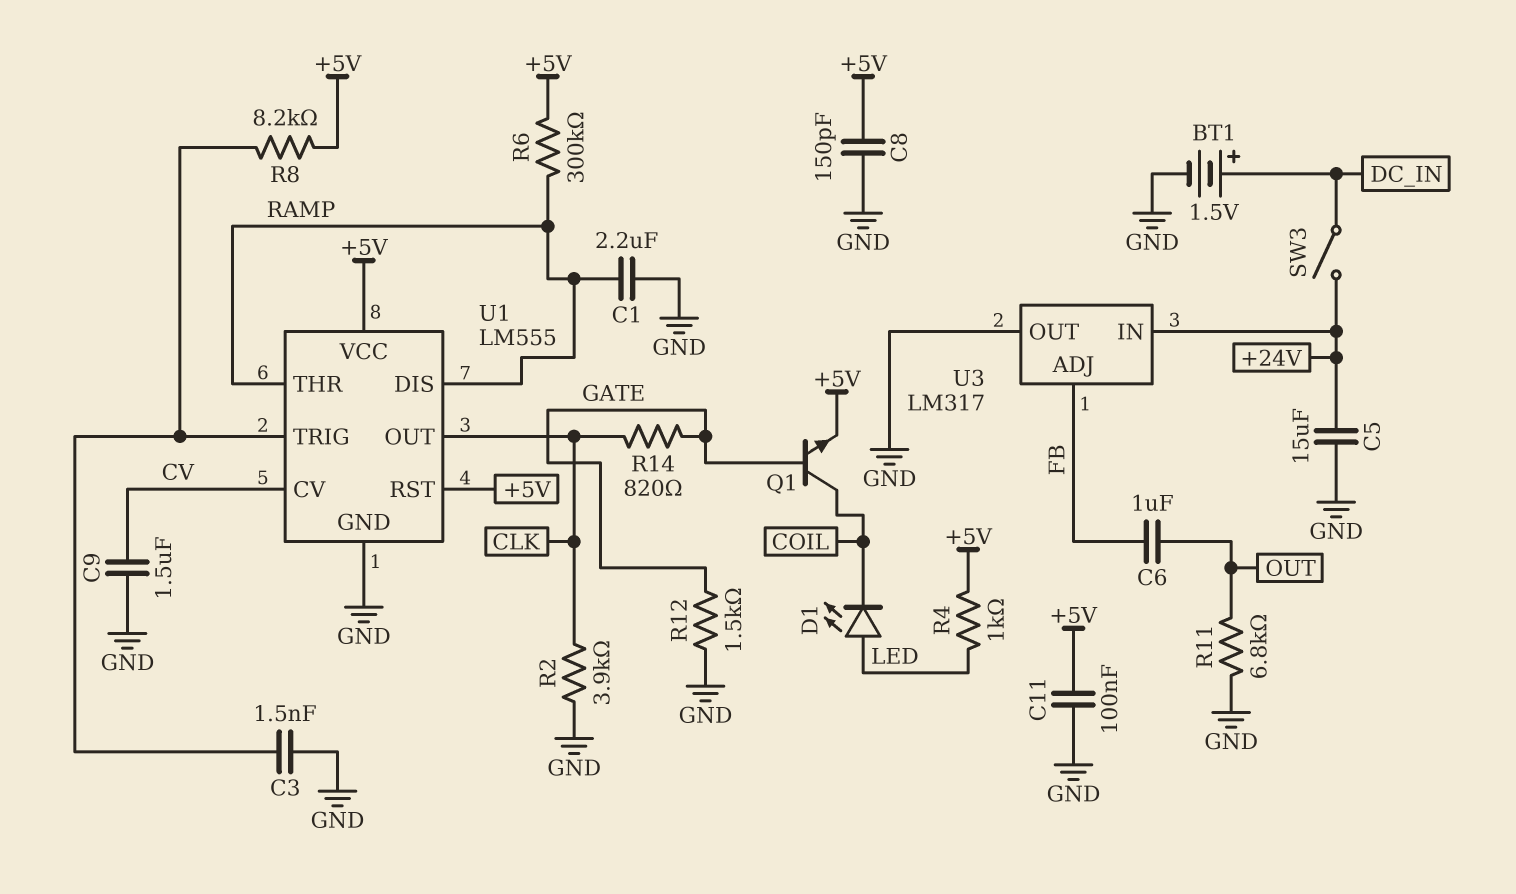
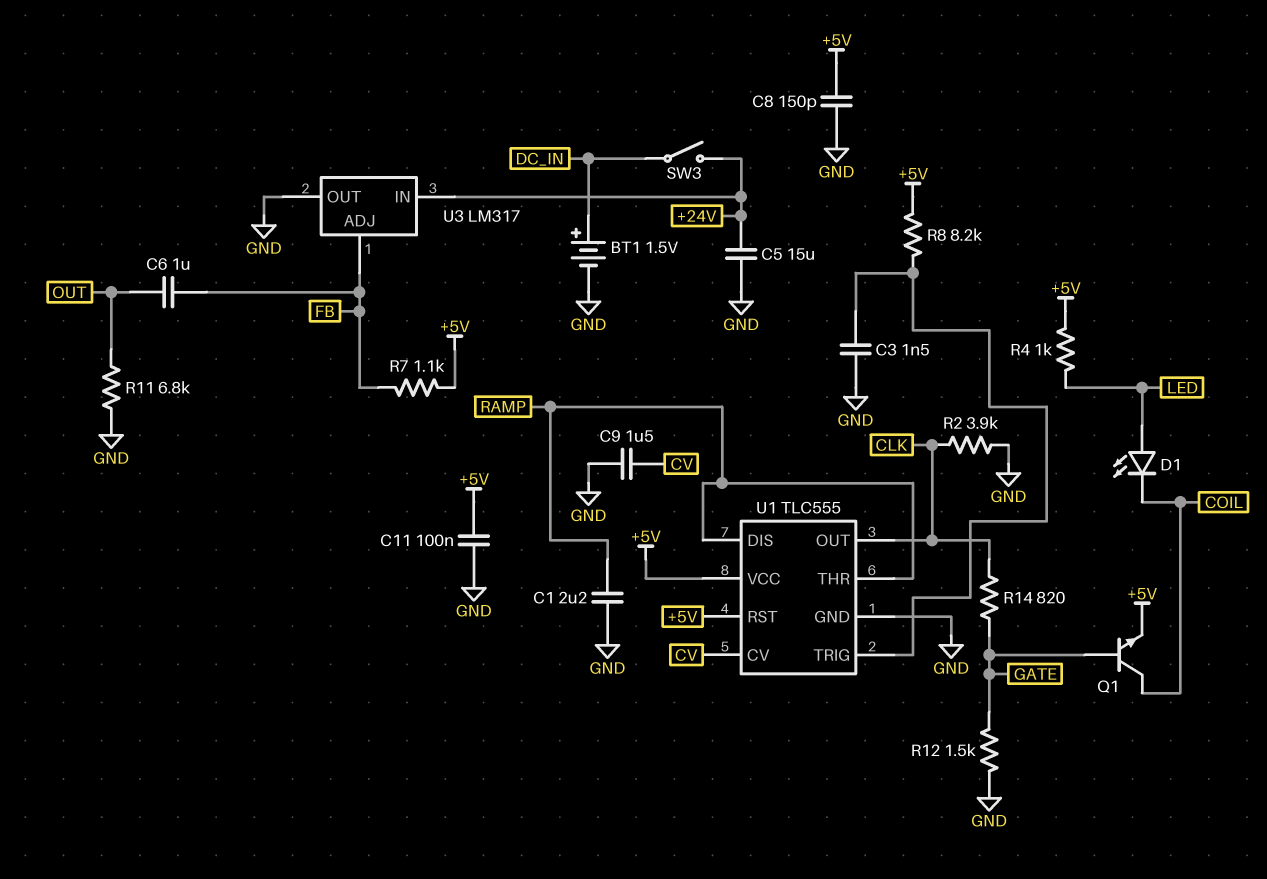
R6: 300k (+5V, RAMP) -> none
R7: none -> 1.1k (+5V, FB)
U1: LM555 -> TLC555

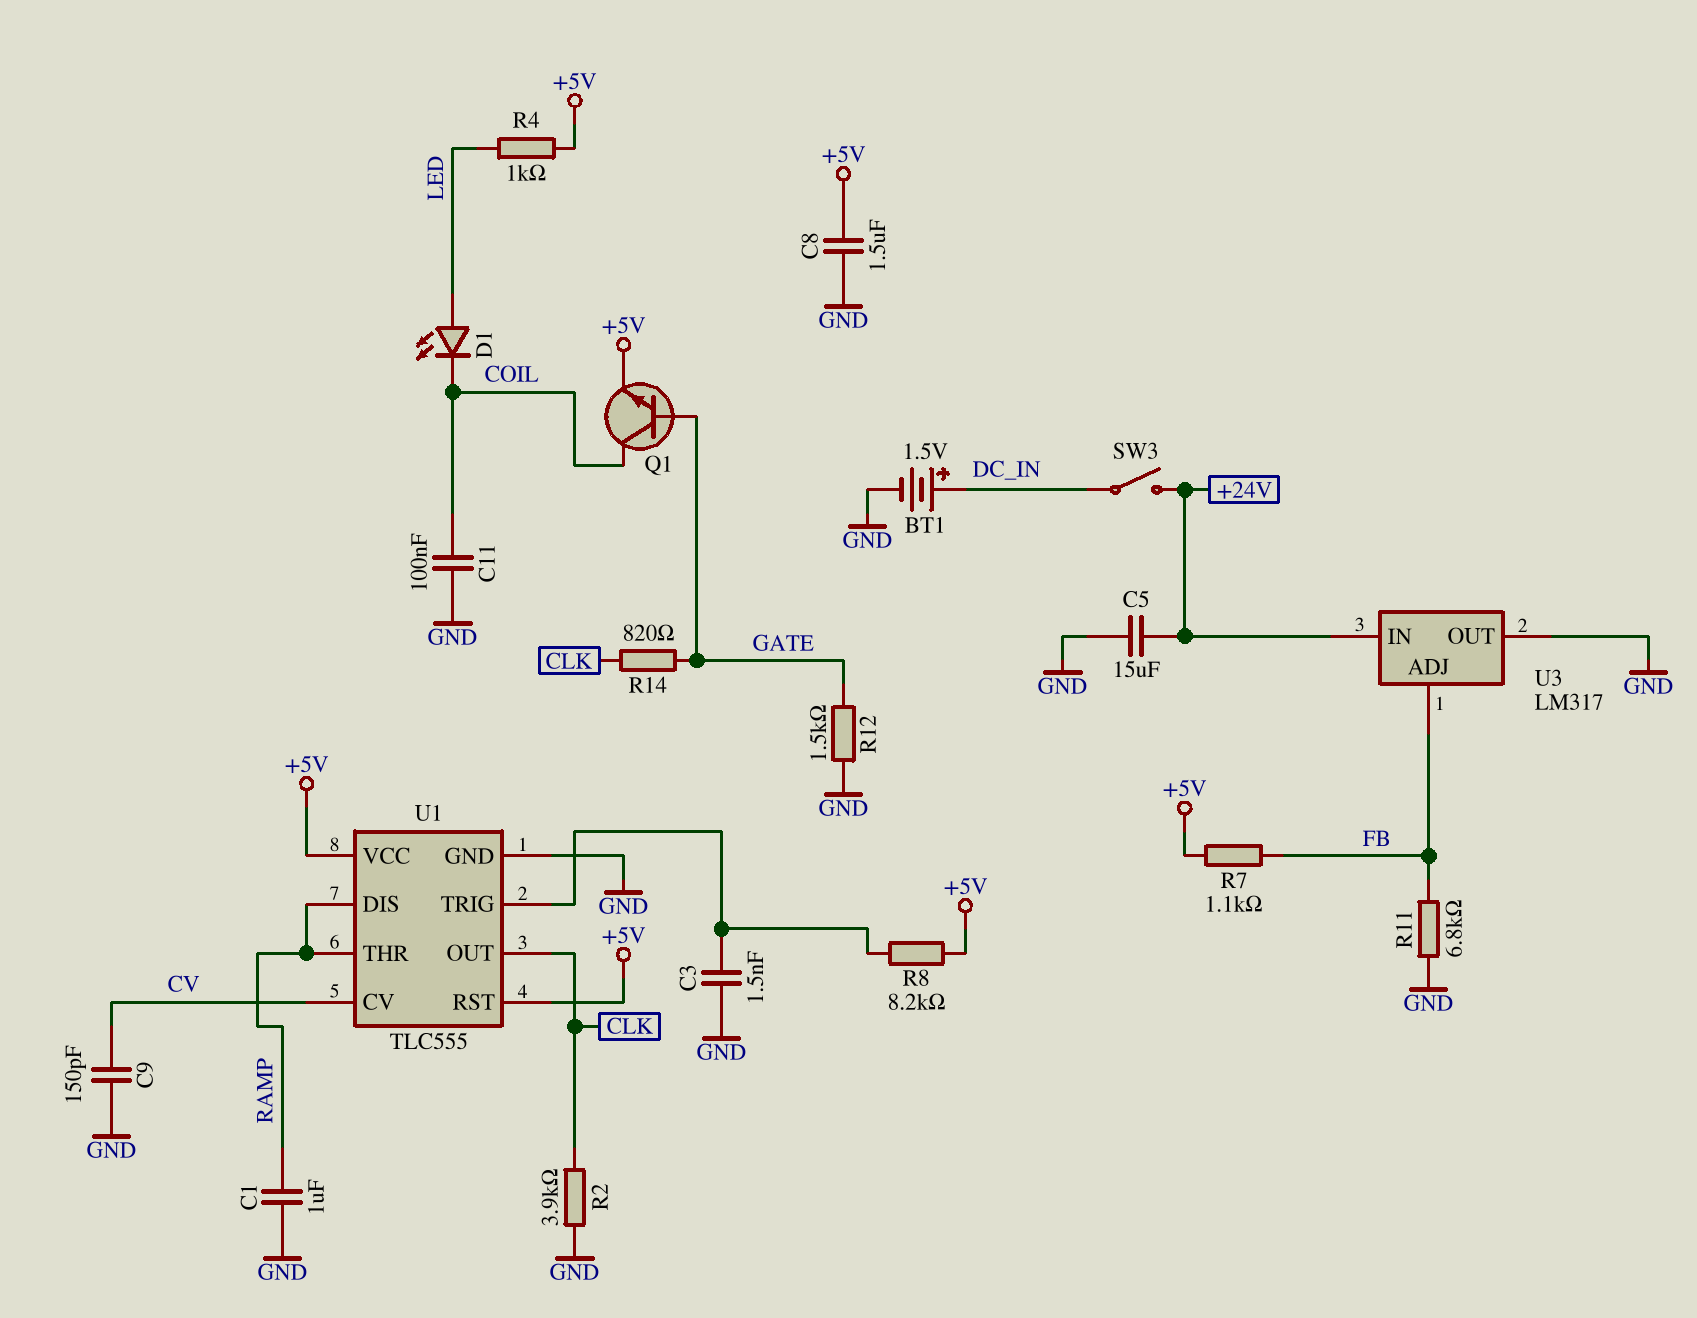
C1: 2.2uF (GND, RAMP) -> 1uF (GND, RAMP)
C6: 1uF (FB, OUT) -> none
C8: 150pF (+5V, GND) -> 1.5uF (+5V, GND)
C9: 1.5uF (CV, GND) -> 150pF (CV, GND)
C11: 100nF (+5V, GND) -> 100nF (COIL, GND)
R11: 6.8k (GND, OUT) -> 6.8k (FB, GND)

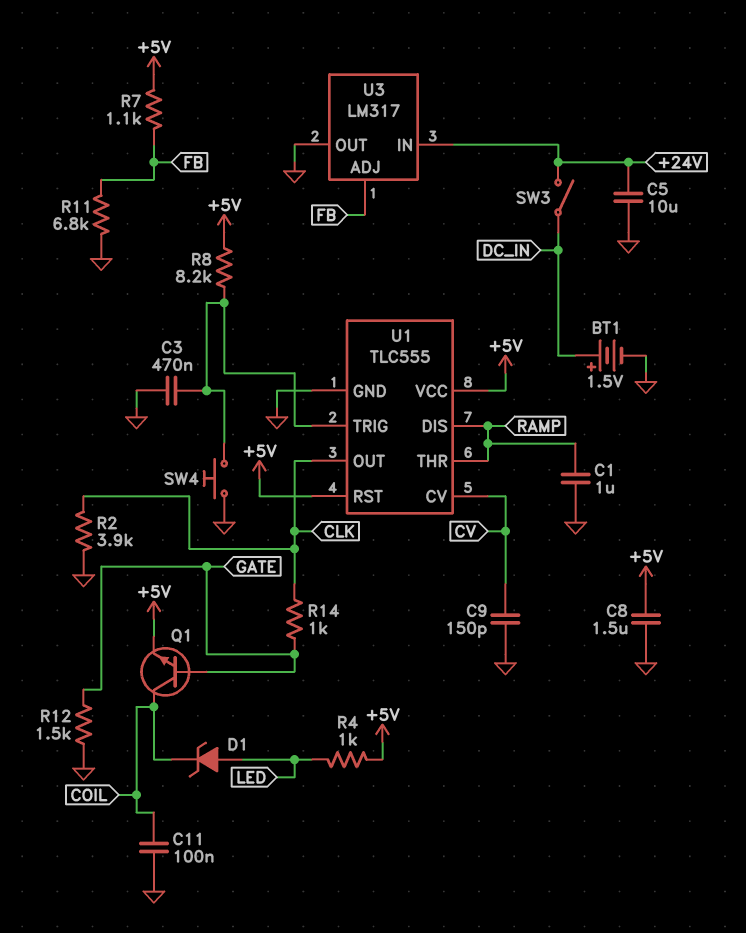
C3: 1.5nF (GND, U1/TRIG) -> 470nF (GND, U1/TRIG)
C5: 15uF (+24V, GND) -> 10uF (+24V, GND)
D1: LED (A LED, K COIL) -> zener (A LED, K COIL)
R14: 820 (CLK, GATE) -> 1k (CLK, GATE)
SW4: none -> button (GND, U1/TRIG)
= = = = = = =
TASK GOAL
Now copy each line of the entries that mentions "RAMP".

ANSWER TO THE EXERCISE
R6: 300k (+5V, RAMP) -> none
C1: 2.2uF (GND, RAMP) -> 1uF (GND, RAMP)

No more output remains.